━━ Source records ━━
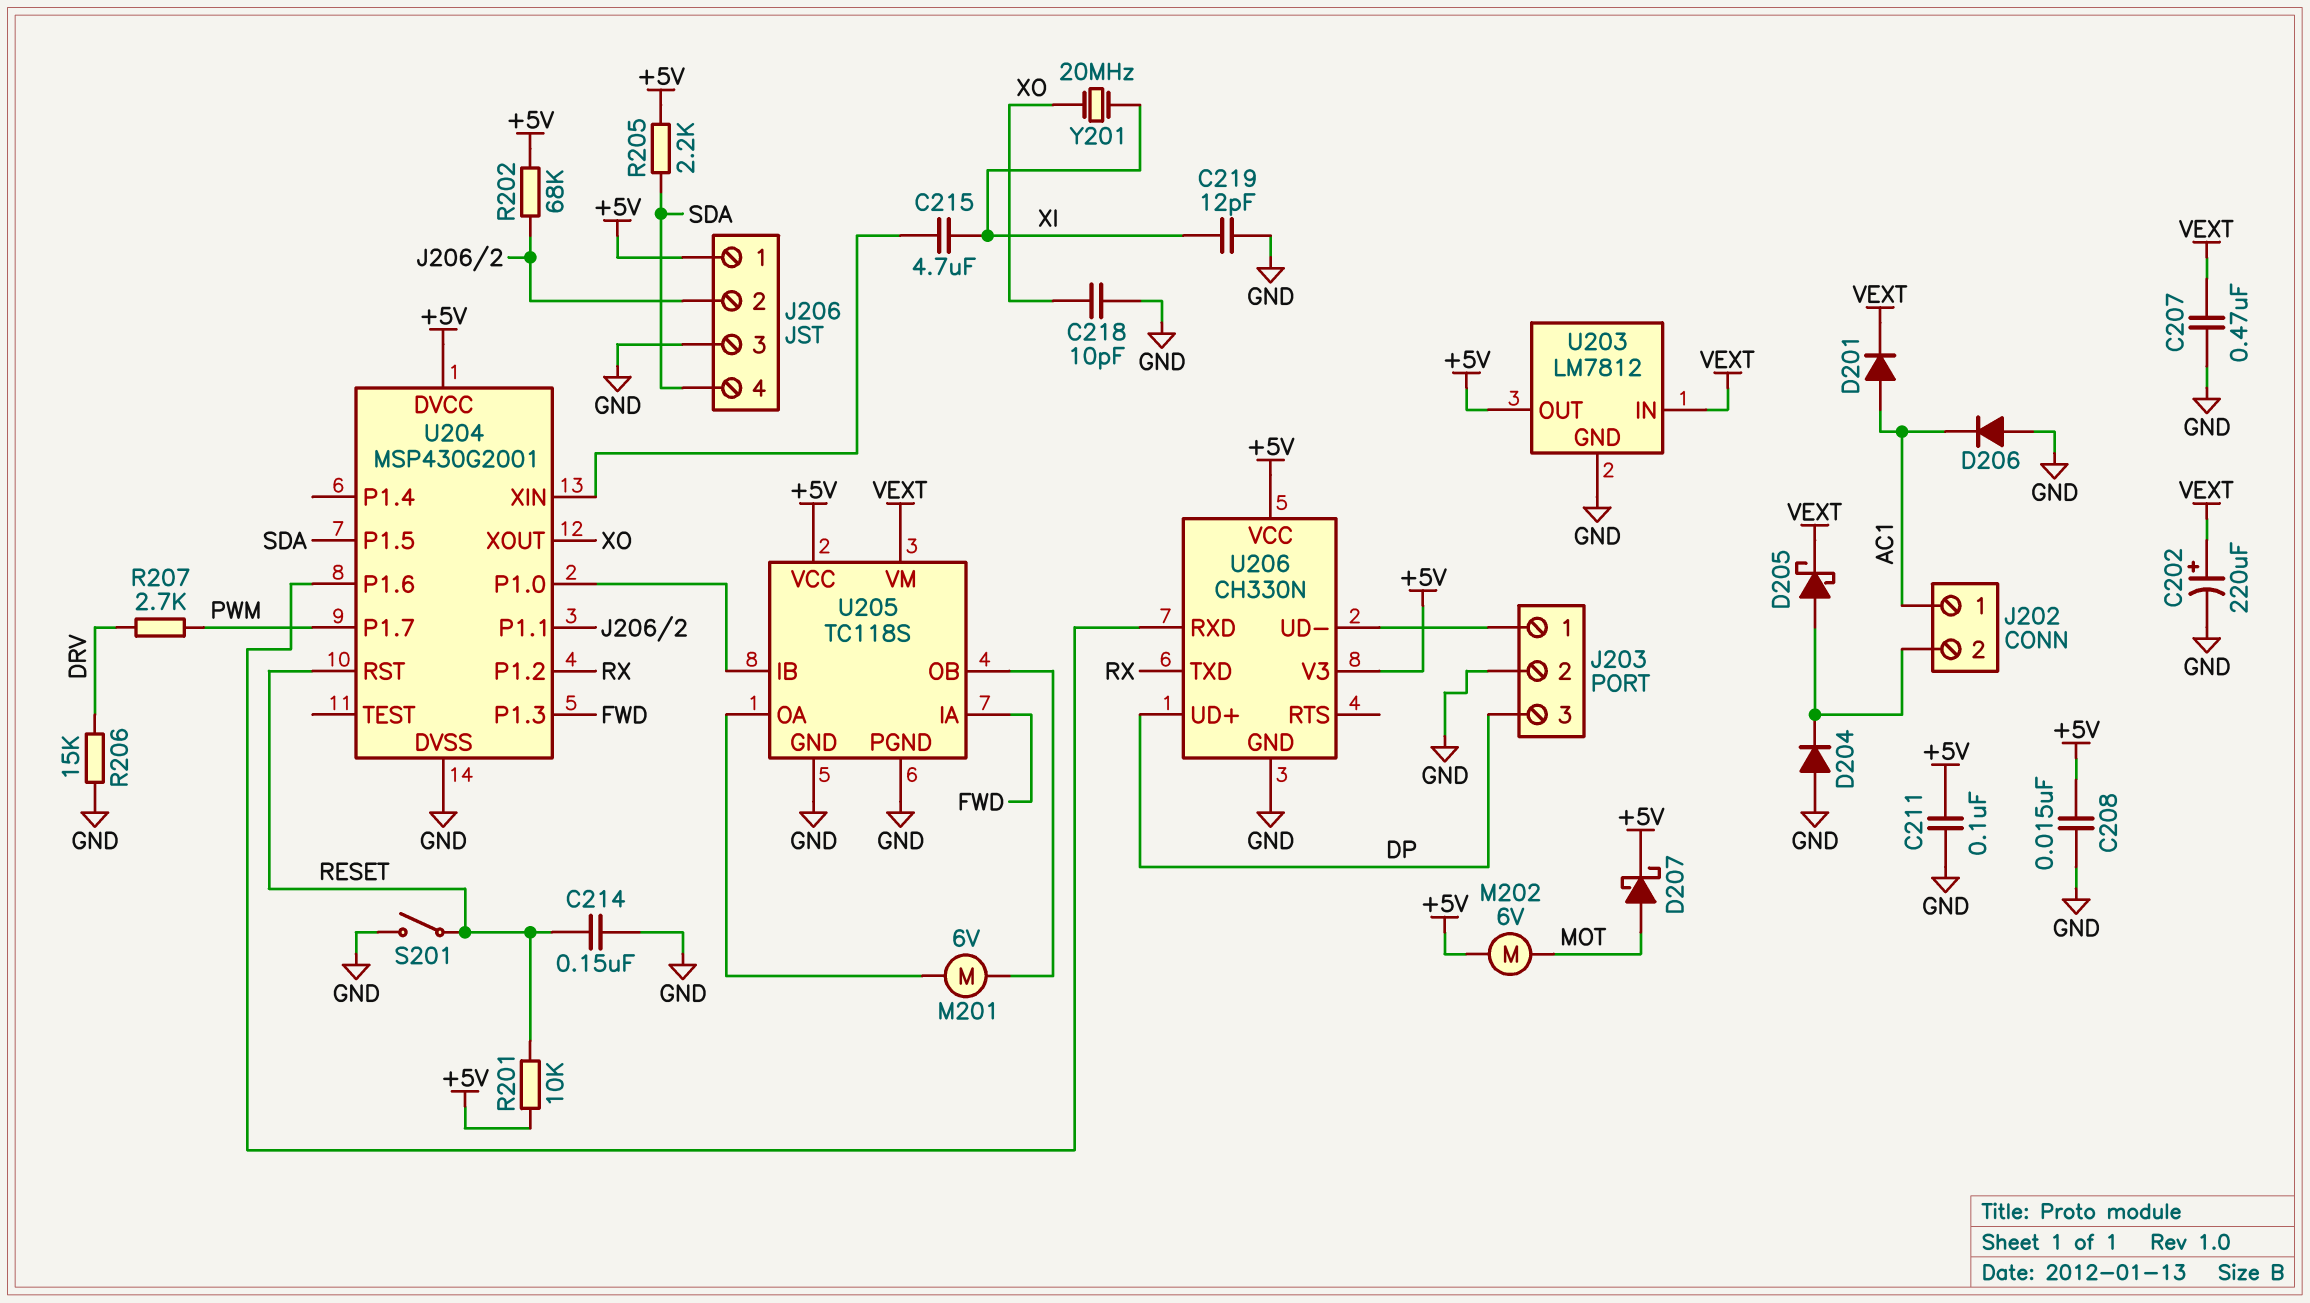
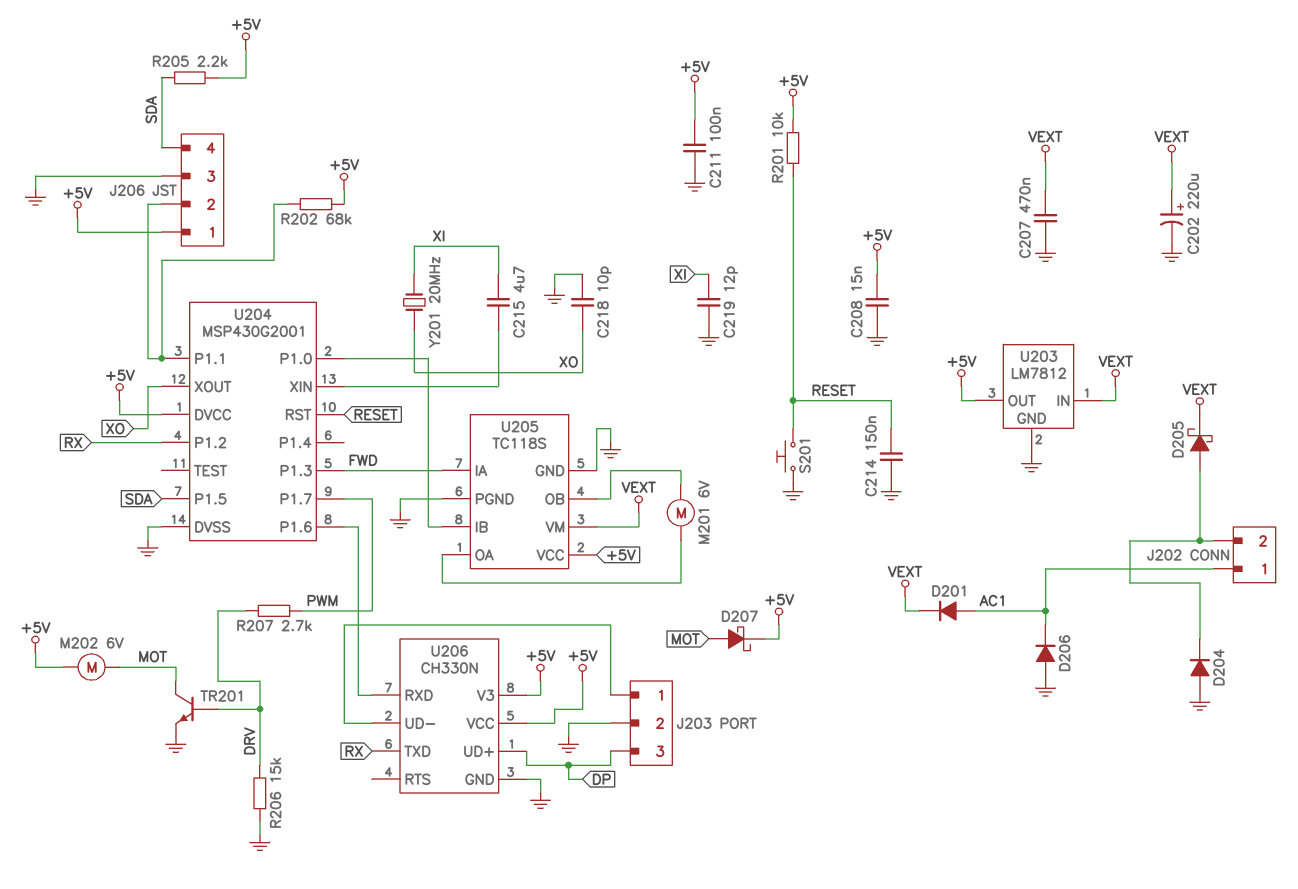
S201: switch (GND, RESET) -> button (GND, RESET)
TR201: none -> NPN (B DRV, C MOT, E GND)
━━━
━━ Source records ━━
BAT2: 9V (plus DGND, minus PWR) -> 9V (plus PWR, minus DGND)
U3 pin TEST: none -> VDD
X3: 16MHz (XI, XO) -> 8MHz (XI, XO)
━━━
━━ Source records ━━
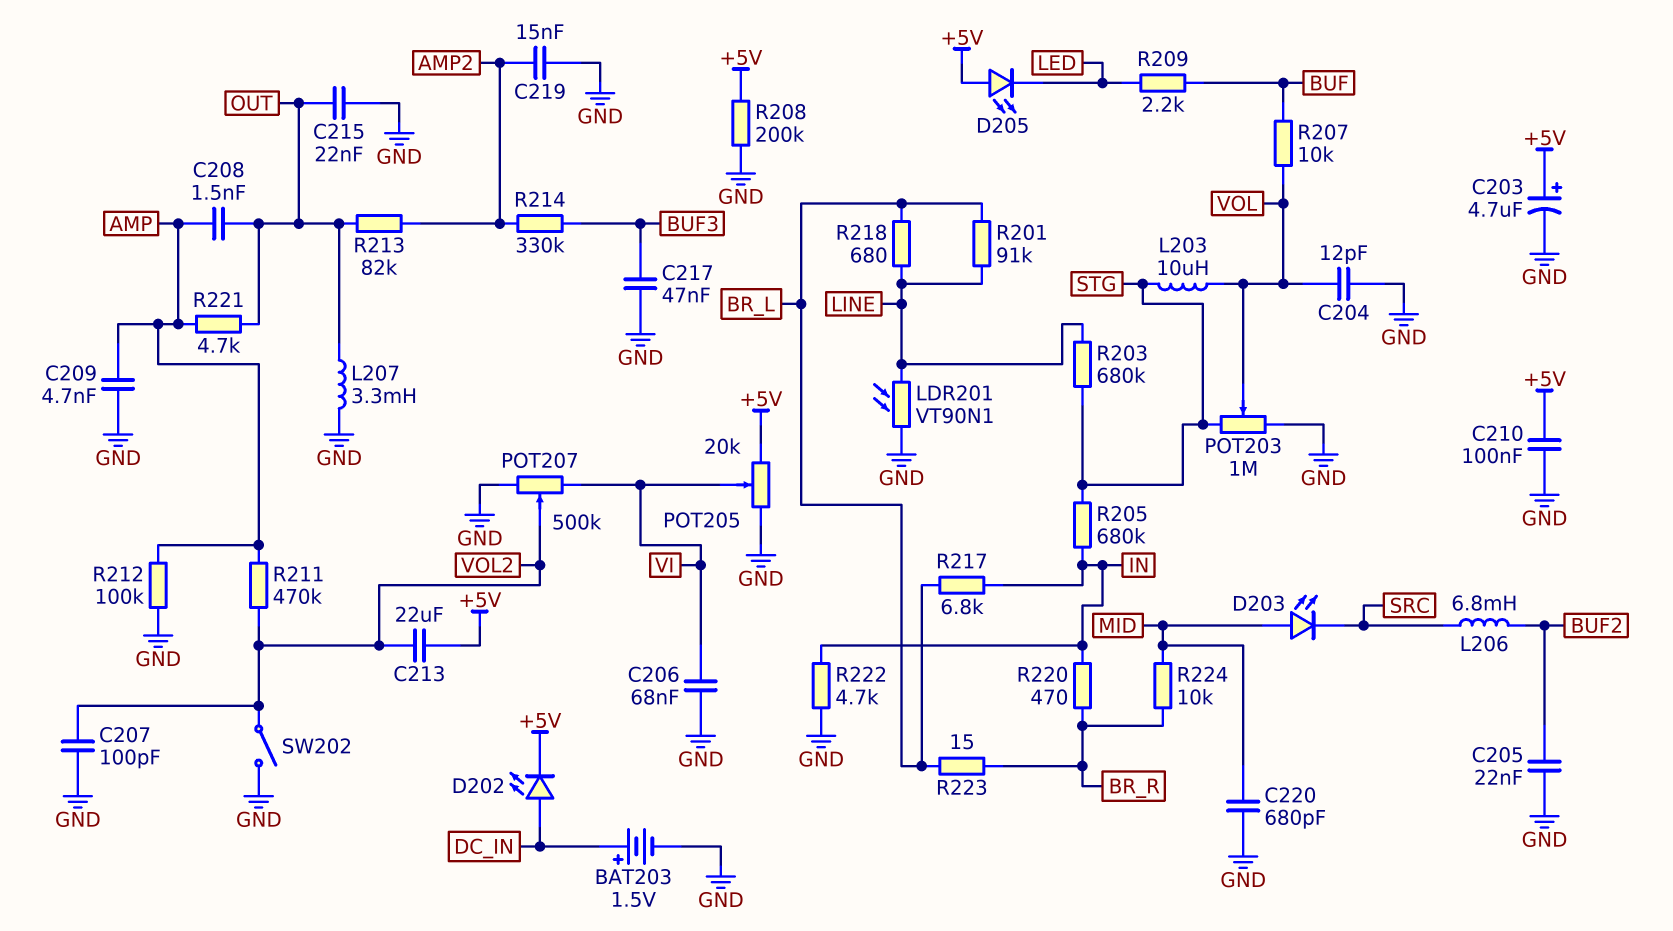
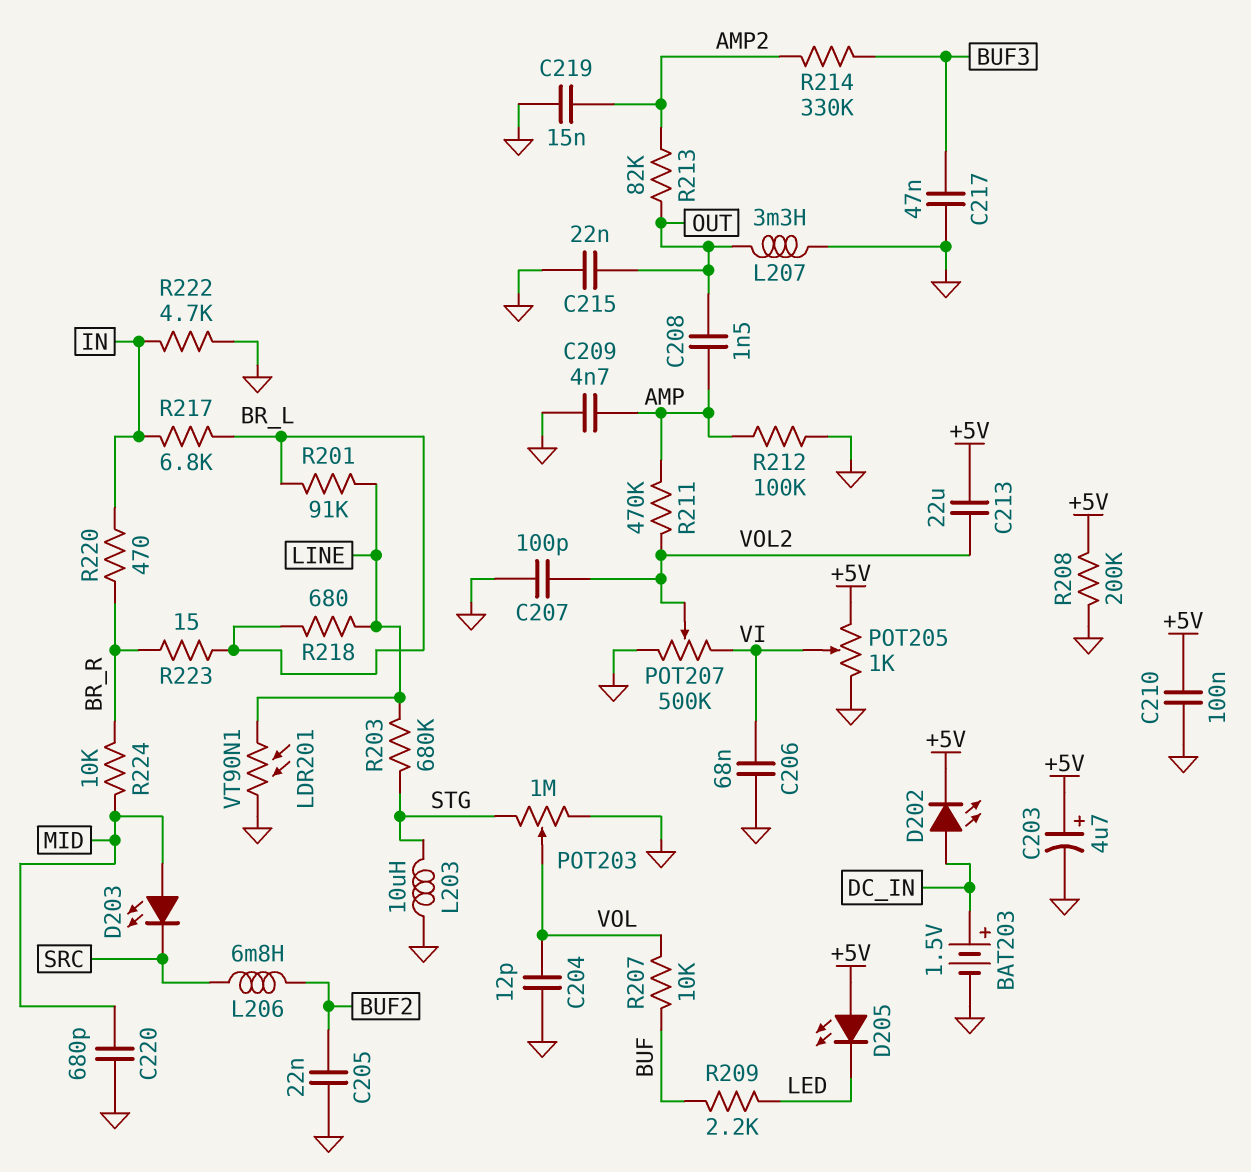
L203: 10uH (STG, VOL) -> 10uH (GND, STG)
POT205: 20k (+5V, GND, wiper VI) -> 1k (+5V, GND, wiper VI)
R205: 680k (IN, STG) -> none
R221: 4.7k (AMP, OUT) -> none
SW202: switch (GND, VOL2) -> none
━━━
The task: Above are records; repeat only the lines starting at the line with "BAT2: 9V (plus" and ending at the line with "X3: 16MHz (XI, XO) -> 8MHz (XI, XO)", exactly as they appear, both included.

Task output:
BAT2: 9V (plus DGND, minus PWR) -> 9V (plus PWR, minus DGND)
U3 pin TEST: none -> VDD
X3: 16MHz (XI, XO) -> 8MHz (XI, XO)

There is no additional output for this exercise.